> **Questions on scene geometry**:
□ □ □ □ □

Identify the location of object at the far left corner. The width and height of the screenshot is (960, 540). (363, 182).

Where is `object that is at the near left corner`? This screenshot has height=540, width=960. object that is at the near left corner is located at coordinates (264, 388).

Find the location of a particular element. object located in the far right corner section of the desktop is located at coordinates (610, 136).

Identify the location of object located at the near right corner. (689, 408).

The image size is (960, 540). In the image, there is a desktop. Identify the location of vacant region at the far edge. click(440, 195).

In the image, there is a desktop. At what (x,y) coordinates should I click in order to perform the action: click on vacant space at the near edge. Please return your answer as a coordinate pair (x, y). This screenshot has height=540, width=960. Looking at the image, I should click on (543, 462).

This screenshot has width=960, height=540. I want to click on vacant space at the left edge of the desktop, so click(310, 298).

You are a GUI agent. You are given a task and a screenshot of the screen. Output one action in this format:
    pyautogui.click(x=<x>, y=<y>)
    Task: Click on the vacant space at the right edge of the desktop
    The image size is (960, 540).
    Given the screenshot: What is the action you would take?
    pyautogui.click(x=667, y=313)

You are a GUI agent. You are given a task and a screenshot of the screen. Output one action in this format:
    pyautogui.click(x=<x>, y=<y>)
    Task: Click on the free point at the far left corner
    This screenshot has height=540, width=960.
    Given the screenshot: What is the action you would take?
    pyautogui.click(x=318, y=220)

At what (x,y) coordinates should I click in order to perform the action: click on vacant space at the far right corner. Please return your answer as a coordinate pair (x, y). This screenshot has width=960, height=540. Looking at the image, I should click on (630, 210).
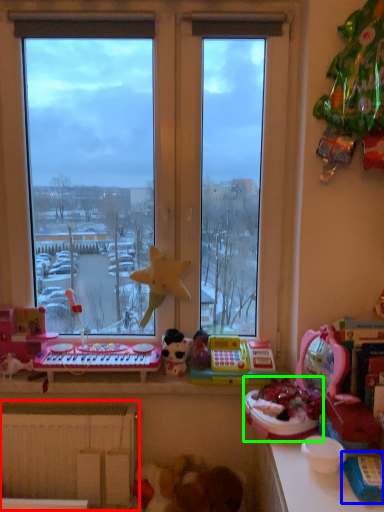
Question: Which is nearer to the radiator (highlighted by a red box)? toy (highlighted by a blue box) or toy (highlighted by a green box).

Choices:
 (A) toy
 (B) toy

Answer: (B)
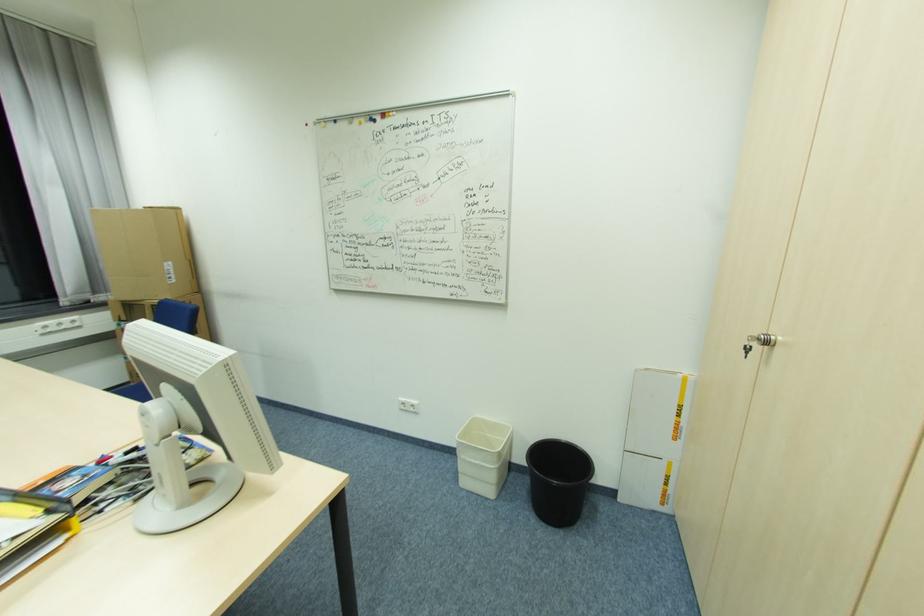
Image resolution: width=924 pixels, height=616 pixels. I want to click on silver cabinet lock, so click(x=758, y=342).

□ □ □ □ □

> **Do this**: Render every line above as a Markdown table with the columns Row and Line, numbering the rows and omitting blank lines and the pictures.

> **Exercise answer**:
| Row | Line |
|---|---|
| 1 | Identify the location of object at the far left corner. The width and height of the screenshot is (960, 540). (363, 182). |
| 2 | Where is `object that is at the near left corner`? This screenshot has height=540, width=960. object that is at the near left corner is located at coordinates (264, 388). |
| 3 | Find the location of a particular element. object located in the far right corner section of the desktop is located at coordinates (610, 136). |
| 4 | Identify the location of object located at the near right corner. (689, 408). |
| 5 | The image size is (960, 540). In the image, there is a desktop. Identify the location of vacant region at the far edge. click(440, 195). |
| 6 | In the image, there is a desktop. At what (x,y) coordinates should I click in order to perform the action: click on vacant space at the near edge. Please return your answer as a coordinate pair (x, y). This screenshot has height=540, width=960. Looking at the image, I should click on (543, 462). |
| 7 | This screenshot has width=960, height=540. I want to click on vacant space at the left edge of the desktop, so click(310, 298). |
| 8 | You are a GUI agent. You are given a task and a screenshot of the screen. Output one action in this format: |
| 9 |     pyautogui.click(x=<x>, y=<y>) |
| 10 |     Task: Click on the vacant space at the right edge of the desktop |
| 11 |     The image size is (960, 540). |
| 12 |     Given the screenshot: What is the action you would take? |
| 13 |     pyautogui.click(x=667, y=313) |
| 14 | You are a GUI agent. You are given a task and a screenshot of the screen. Output one action in this format: |
| 15 |     pyautogui.click(x=<x>, y=<y>) |
| 16 |     Task: Click on the free point at the far left corner |
| 17 |     This screenshot has height=540, width=960. |
| 18 |     Given the screenshot: What is the action you would take? |
| 19 |     pyautogui.click(x=318, y=220) |
| 20 | At what (x,y) coordinates should I click in order to perform the action: click on vacant space at the far right corner. Please return your answer as a coordinate pair (x, y). This screenshot has width=960, height=540. Looking at the image, I should click on (630, 210). |
| 21 | Question: Which is nearer to the radiator (highlighted by a red box)? toy (highlighted by a blue box) or toy (highlighted by a green box). |
| 22 | Choices: |
| 23 |  (A) toy |
| 24 |  (B) toy |
| 25 | Answer: (B) |
| 26 | Image resolution: width=924 pixels, height=616 pixels. I want to click on silver cabinet lock, so click(x=758, y=342). |